*** Source information ***

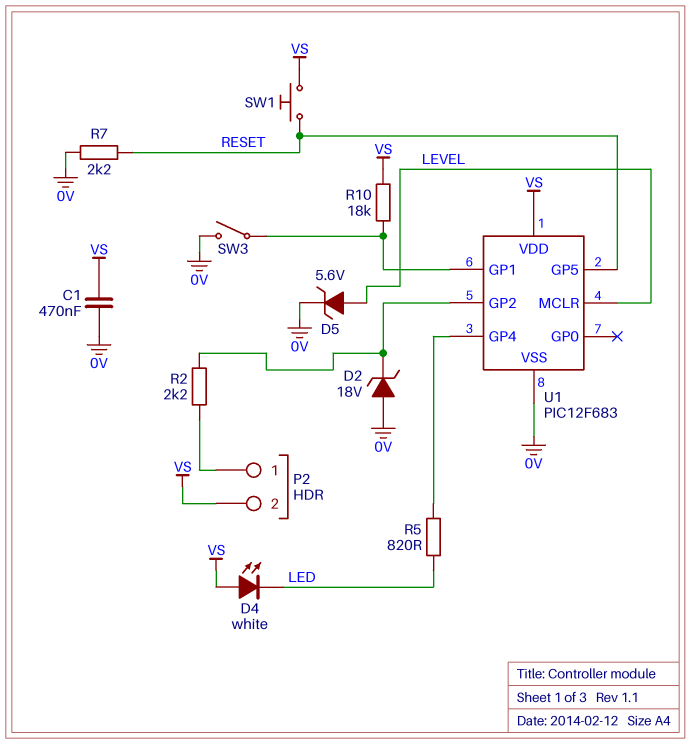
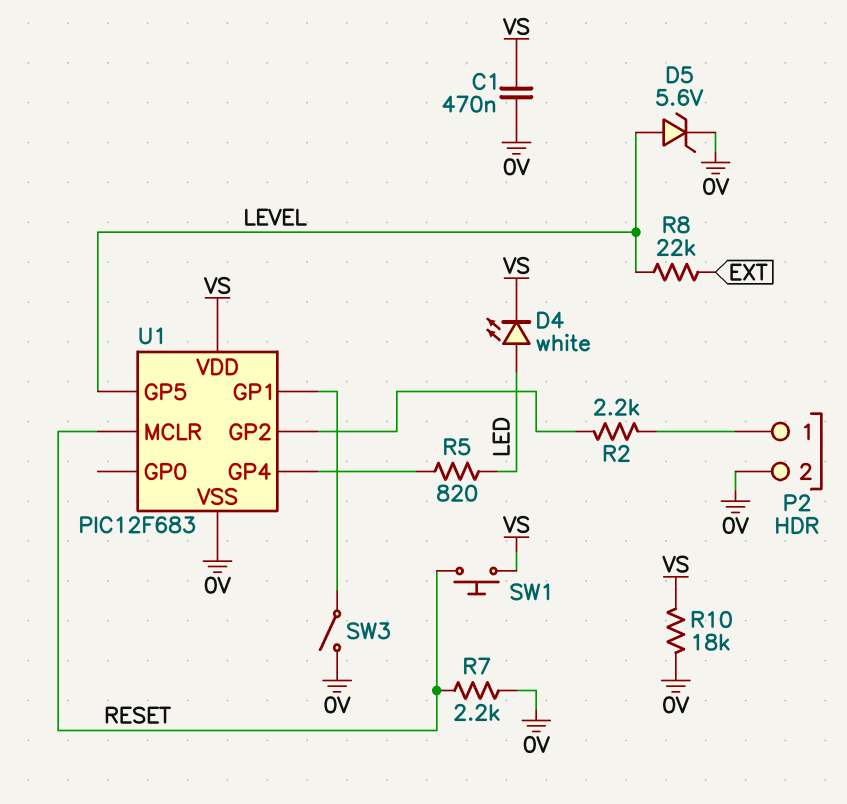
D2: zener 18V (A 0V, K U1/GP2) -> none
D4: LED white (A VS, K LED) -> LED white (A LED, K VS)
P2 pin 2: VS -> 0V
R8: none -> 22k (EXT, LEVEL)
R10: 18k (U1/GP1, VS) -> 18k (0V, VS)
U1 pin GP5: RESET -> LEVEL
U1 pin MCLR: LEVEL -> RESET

*** End of Source information ***

What I need is every record written out exactly, minus the pictures.

D2: zener 18V (A 0V, K U1/GP2) -> none
D4: LED white (A VS, K LED) -> LED white (A LED, K VS)
P2 pin 2: VS -> 0V
R8: none -> 22k (EXT, LEVEL)
R10: 18k (U1/GP1, VS) -> 18k (0V, VS)
U1 pin GP5: RESET -> LEVEL
U1 pin MCLR: LEVEL -> RESET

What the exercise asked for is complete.